● What to produce: If a record contains a picture, skip the picture and transcribe the rest exactly.

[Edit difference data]
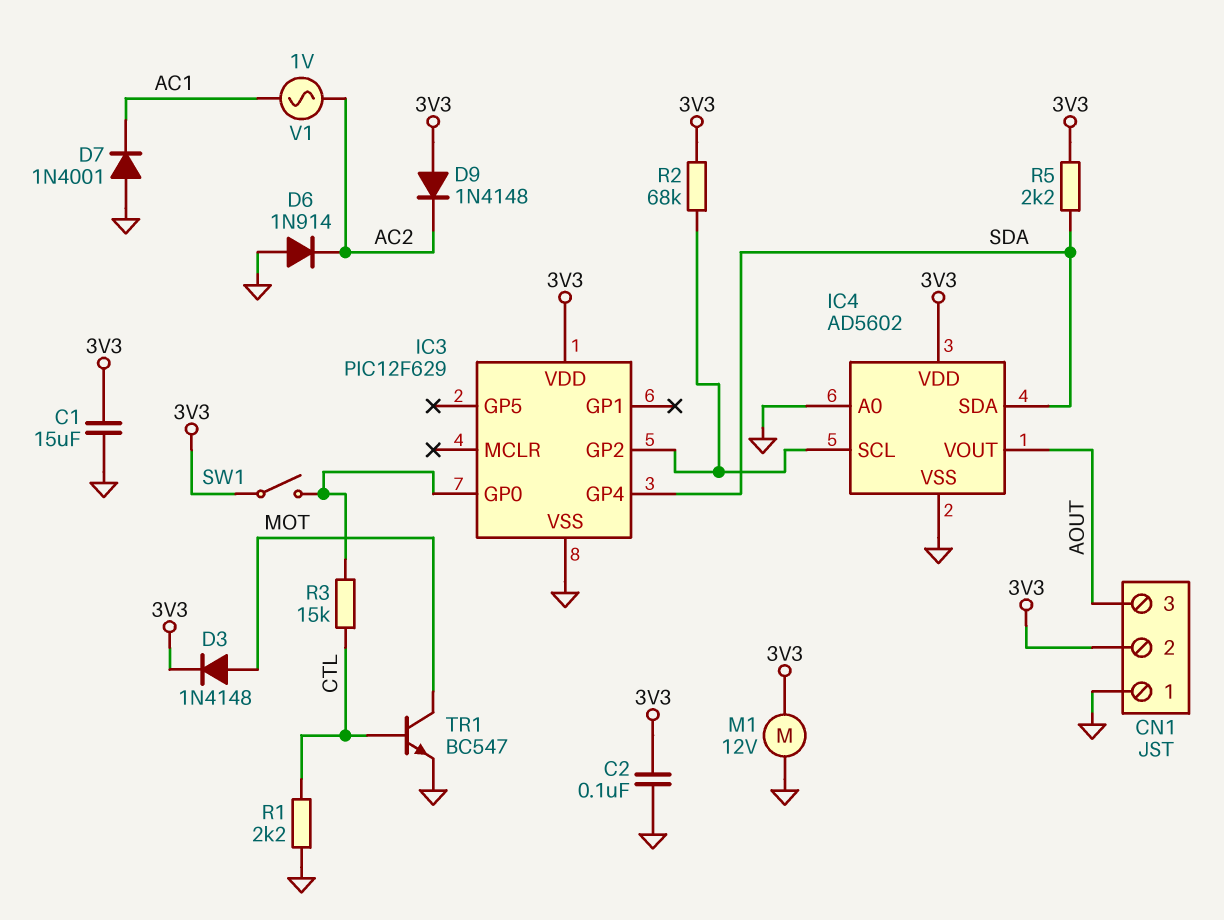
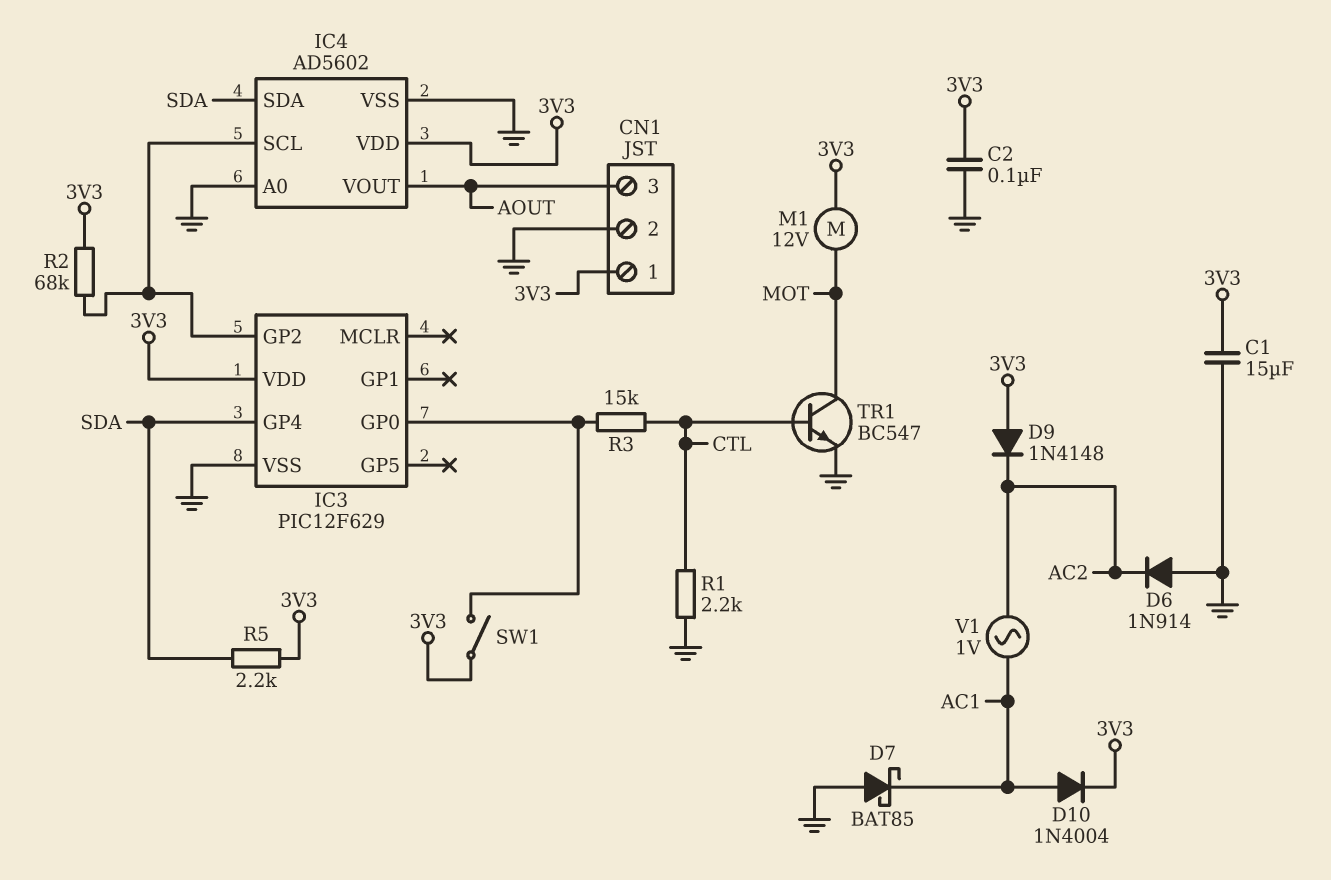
CN1 pin 1: GND -> 3V3
CN1 pin 2: 3V3 -> GND
D3: diode 1N4148 (A MOT, K 3V3) -> none
D7: diode 1N4001 (A GND, K AC1) -> schottky BAT85 (A GND, K AC1)
D10: none -> diode 1N4004 (A AC1, K 3V3)
M1: motor 12V (3V3, GND) -> motor 12V (3V3, MOT)

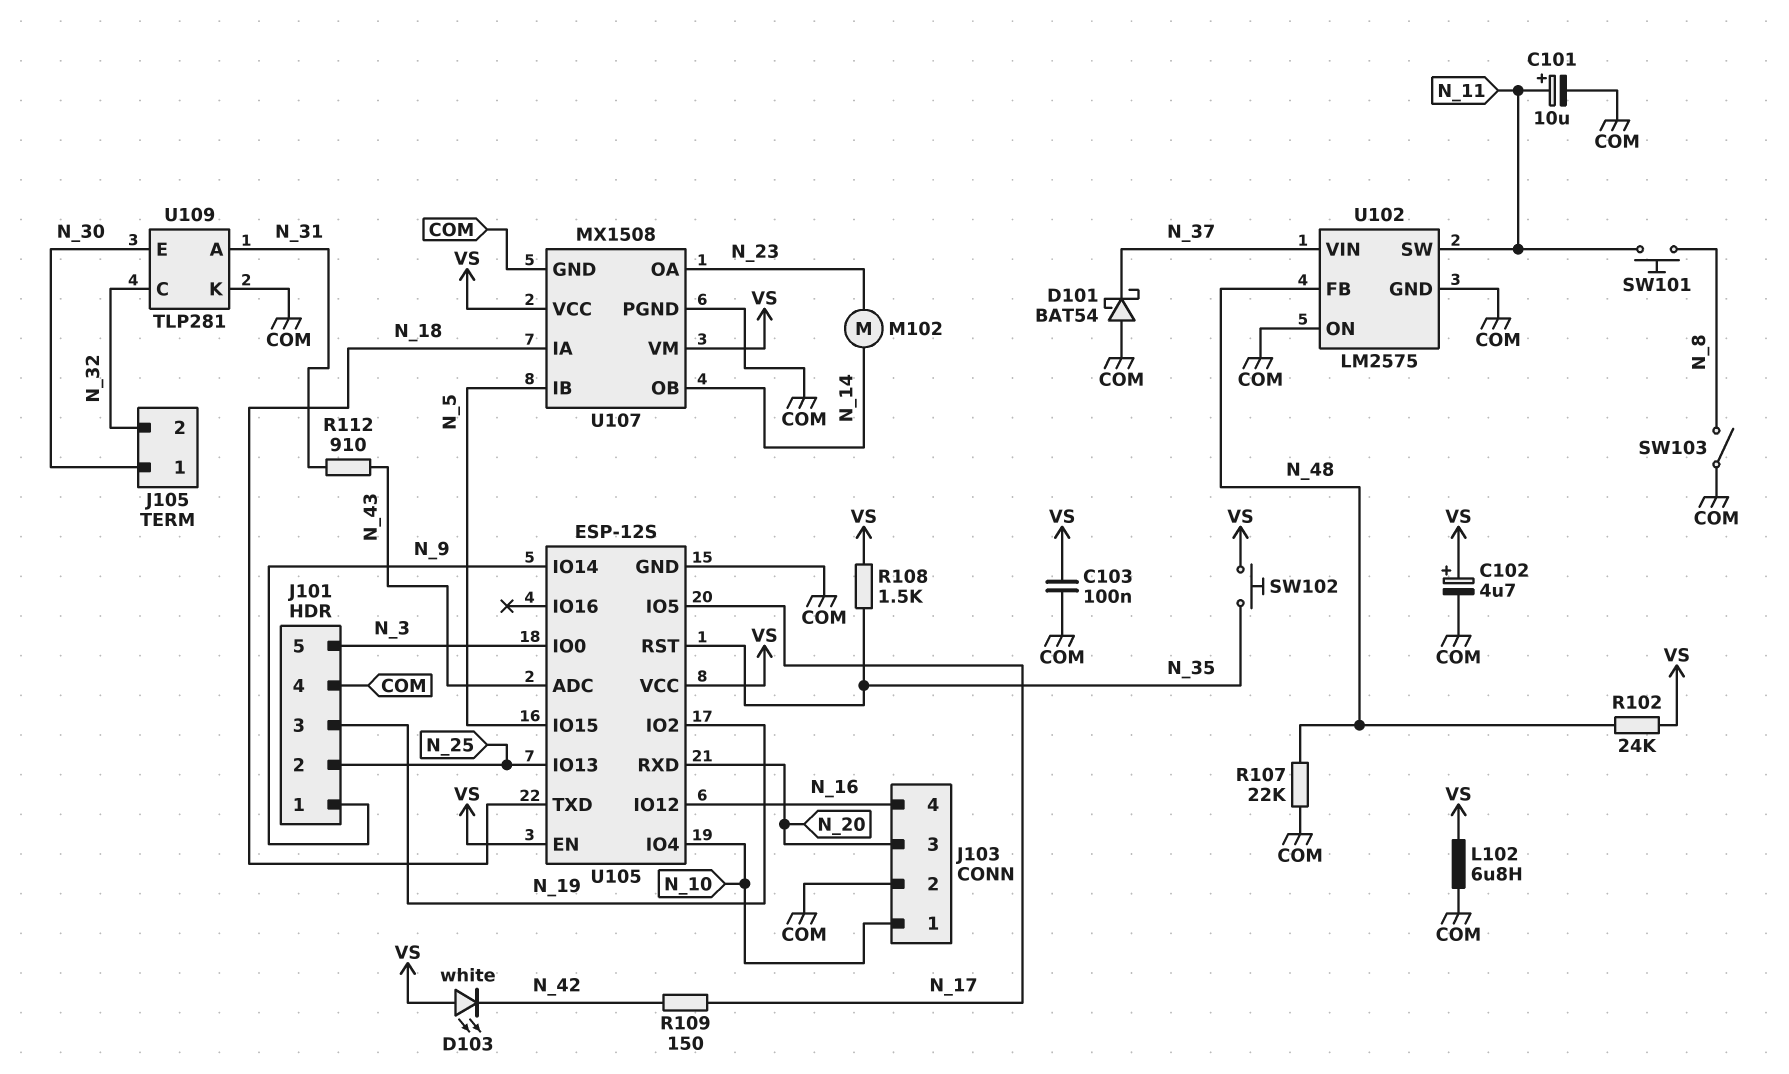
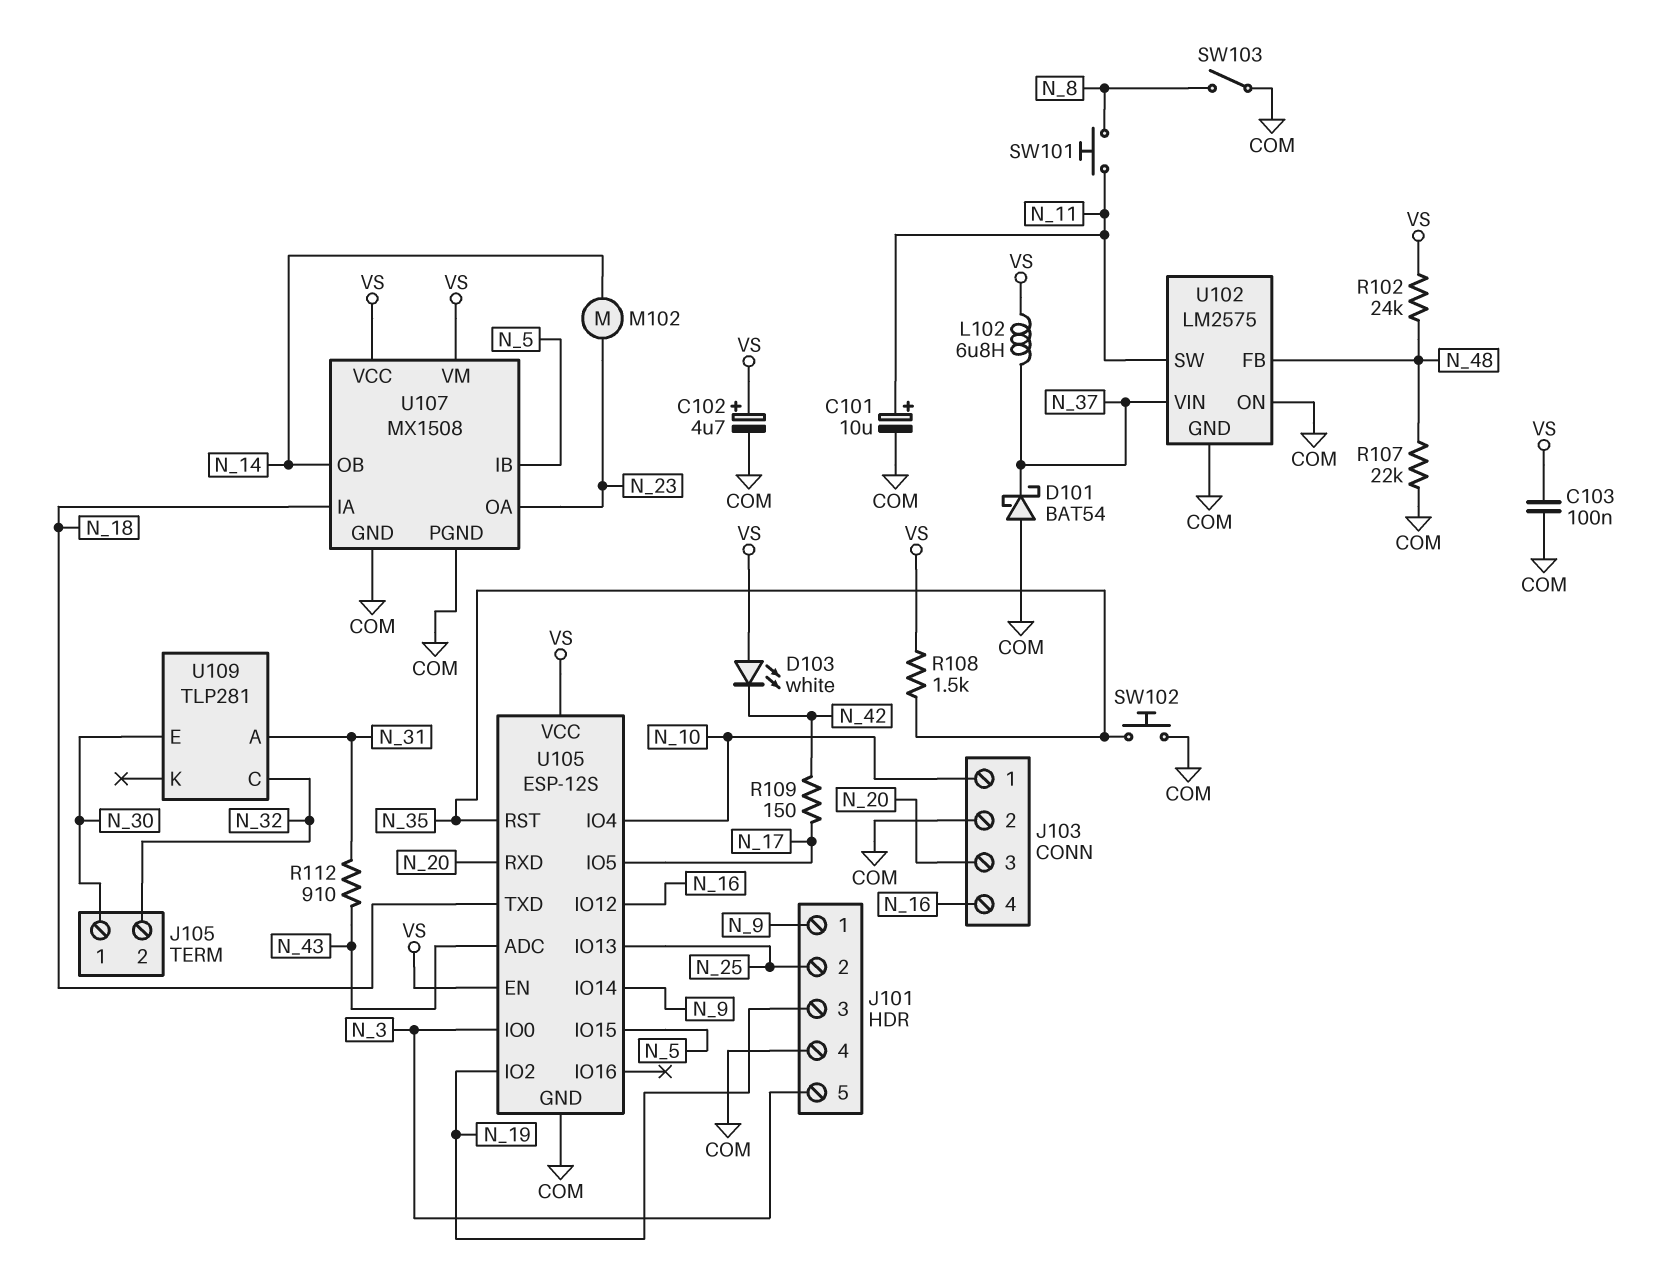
L102: 6.8uH (COM, VS) -> 6.8uH (N_37, VS)
SW102: button (N_35, VS) -> button (COM, N_35)
U109 pin K: COM -> none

● Result of the task:
CN1 pin 1: GND -> 3V3
CN1 pin 2: 3V3 -> GND
D3: diode 1N4148 (A MOT, K 3V3) -> none
D7: diode 1N4001 (A GND, K AC1) -> schottky BAT85 (A GND, K AC1)
D10: none -> diode 1N4004 (A AC1, K 3V3)
M1: motor 12V (3V3, GND) -> motor 12V (3V3, MOT)

L102: 6.8uH (COM, VS) -> 6.8uH (N_37, VS)
SW102: button (N_35, VS) -> button (COM, N_35)
U109 pin K: COM -> none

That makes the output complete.